▸ **Action item**:
How many lines of the records hold the string "green"? Reply with the number alone.

-- Dataset records follows --

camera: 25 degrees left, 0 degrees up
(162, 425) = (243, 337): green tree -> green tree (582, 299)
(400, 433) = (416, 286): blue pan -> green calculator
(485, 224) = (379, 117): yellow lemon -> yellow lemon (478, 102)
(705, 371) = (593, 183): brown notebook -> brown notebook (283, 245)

-- Dataset records concluded --
-- Dataset records follows --

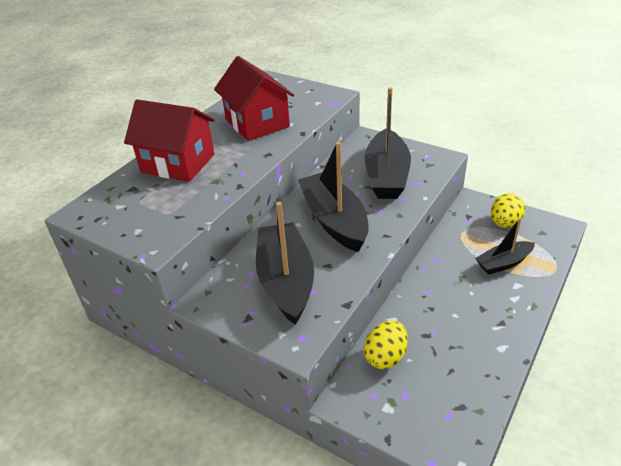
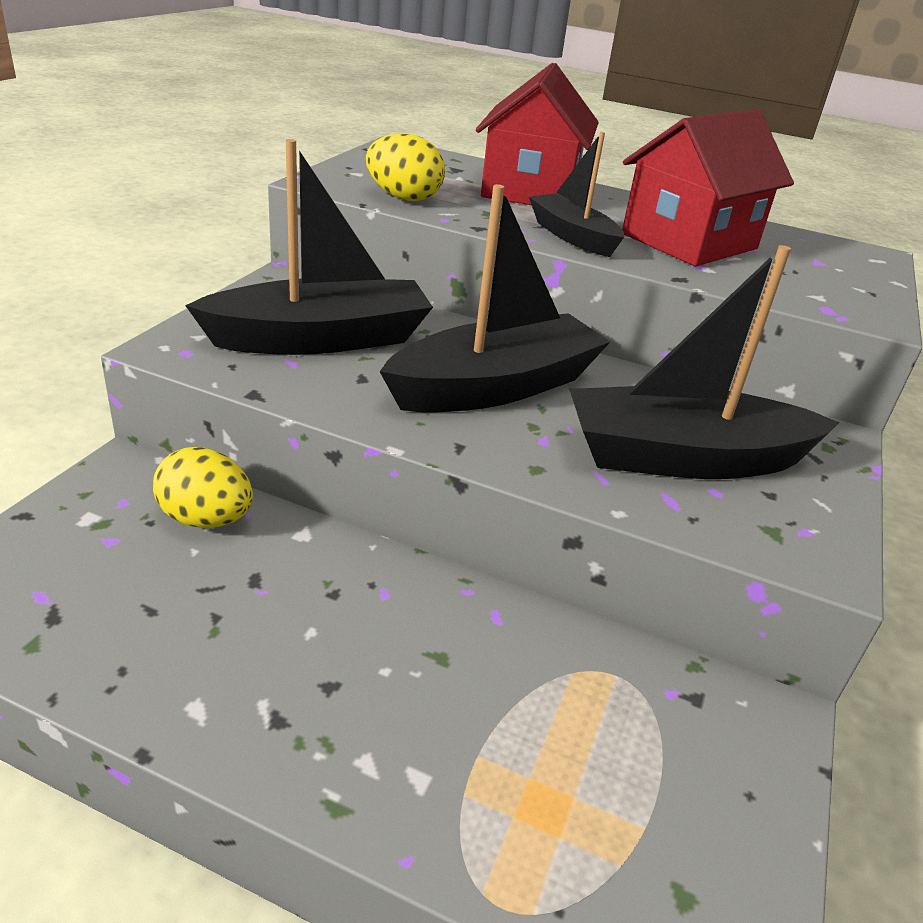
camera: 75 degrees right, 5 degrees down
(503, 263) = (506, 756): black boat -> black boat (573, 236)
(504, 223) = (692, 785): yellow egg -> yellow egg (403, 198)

-- Dataset records concluded --

▸ **Your solution**:
2